[EXERCISE DATA]

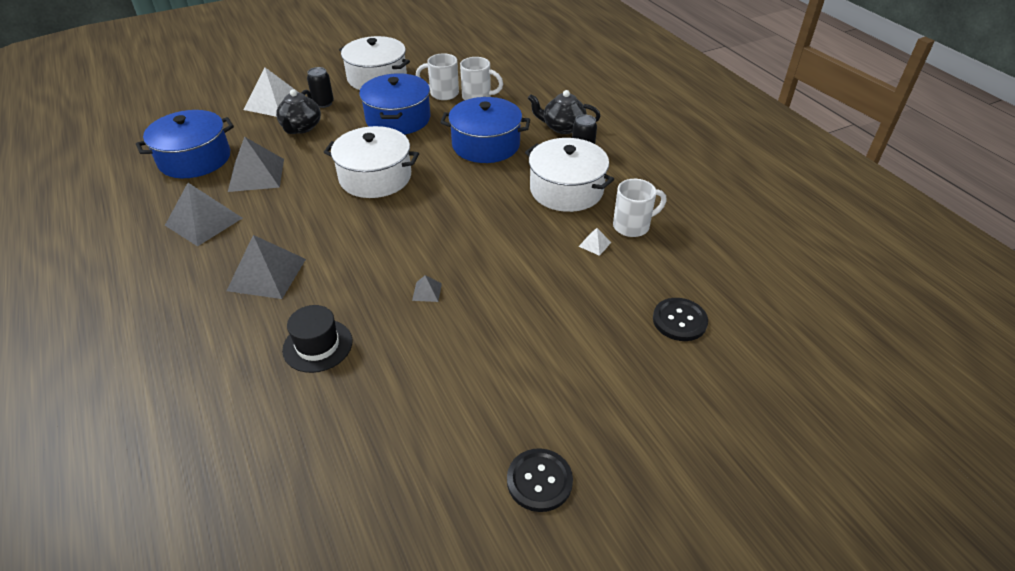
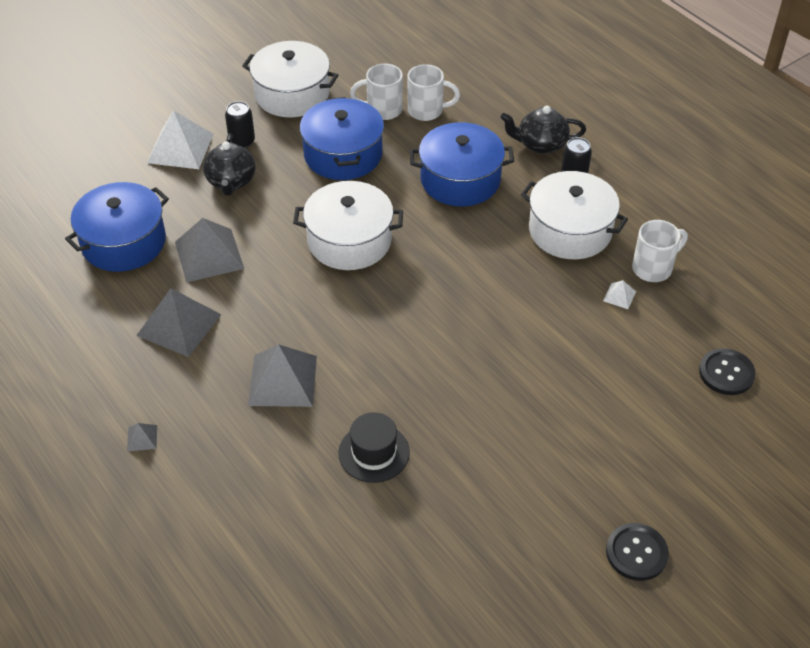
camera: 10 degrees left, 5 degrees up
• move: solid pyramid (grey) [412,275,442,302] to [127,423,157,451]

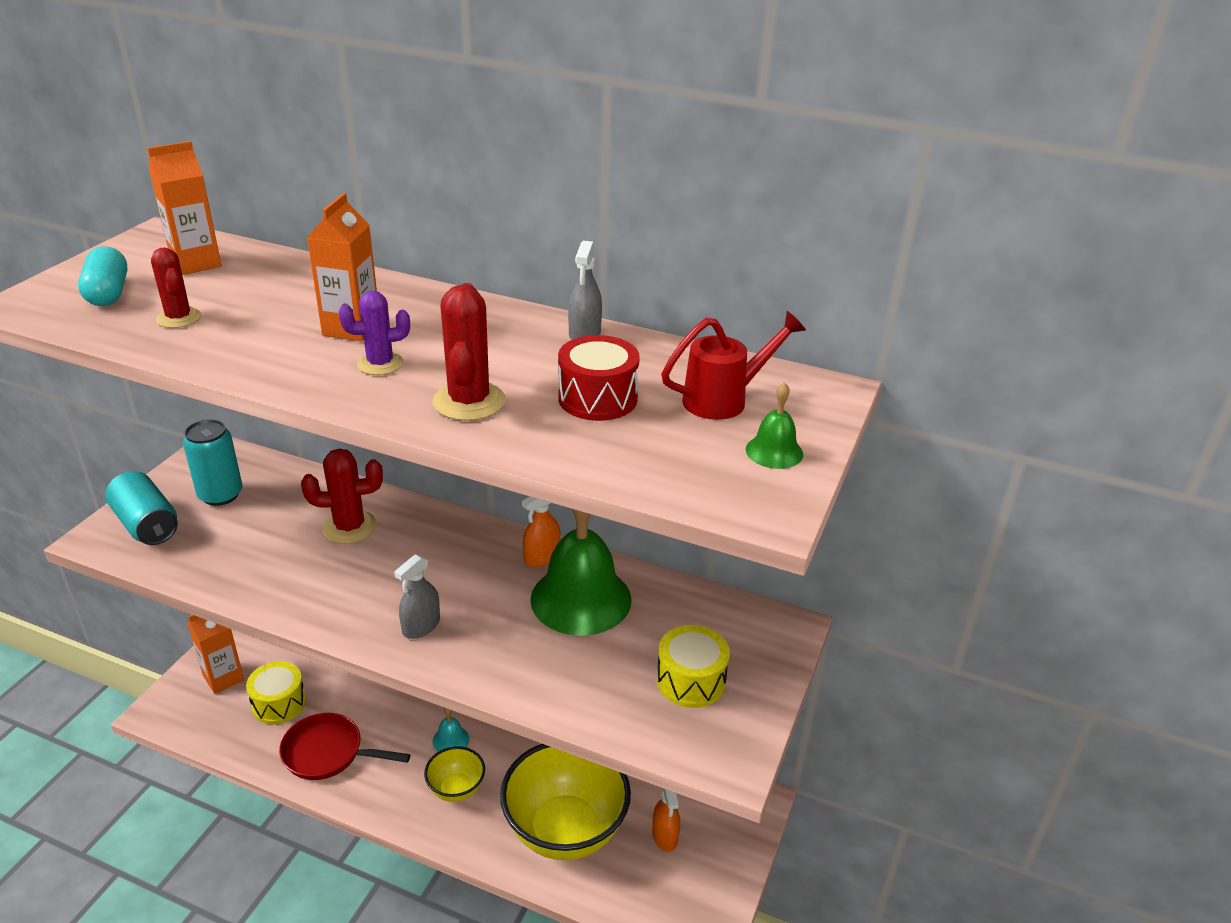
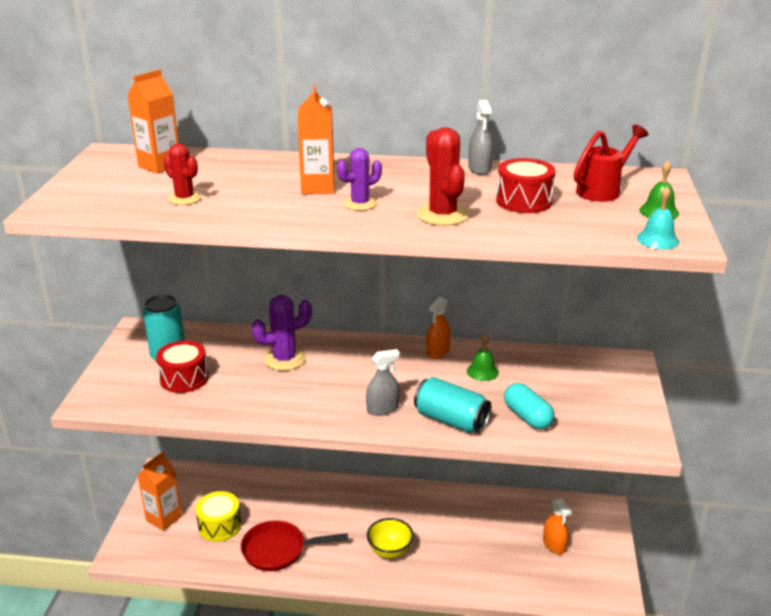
camera: 15 degrees left, 5 degrees down
• move: pill shape (aqua) [78,246,128,306] to [504,383,555,429]
• move: can (aqua) [105,471,178,545] to [414,377,491,433]
• recolor: saguaro cactus (red) [301,448,383,544] to saguaro cactus (purple) [252,295,312,371]
• rotate: sprayer (grey) [394,554,440,639] = [366,349,400,416] 135 degrees counterclockwise
• move: bell (aqua) [433,708,469,752] to [637,186,679,249]
• delete: serving bowl (bright yellow) [500,744,631,860]
• resize: bell (emerald) [530,509,632,636] = [467,334,499,381] x0.43
• delete: toy drum (bright yellow) [657,625,730,708]
• insert: toy drum (red) [156,341,208,393]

[/EXERCISE DATA]

## WHAT TO PRODUCE
The lines to copy run from the line containing "[412,275,442,302] to [127,423,157,451]" through the end of the data above; copy exactly those, minus the pictures.

## RESPONSE BELOW
• move: solid pyramid (grey) [412,275,442,302] to [127,423,157,451]

camera: 15 degrees left, 5 degrees down
• move: pill shape (aqua) [78,246,128,306] to [504,383,555,429]
• move: can (aqua) [105,471,178,545] to [414,377,491,433]
• recolor: saguaro cactus (red) [301,448,383,544] to saguaro cactus (purple) [252,295,312,371]
• rotate: sprayer (grey) [394,554,440,639] = [366,349,400,416] 135 degrees counterclockwise
• move: bell (aqua) [433,708,469,752] to [637,186,679,249]
• delete: serving bowl (bright yellow) [500,744,631,860]
• resize: bell (emerald) [530,509,632,636] = [467,334,499,381] x0.43
• delete: toy drum (bright yellow) [657,625,730,708]
• insert: toy drum (red) [156,341,208,393]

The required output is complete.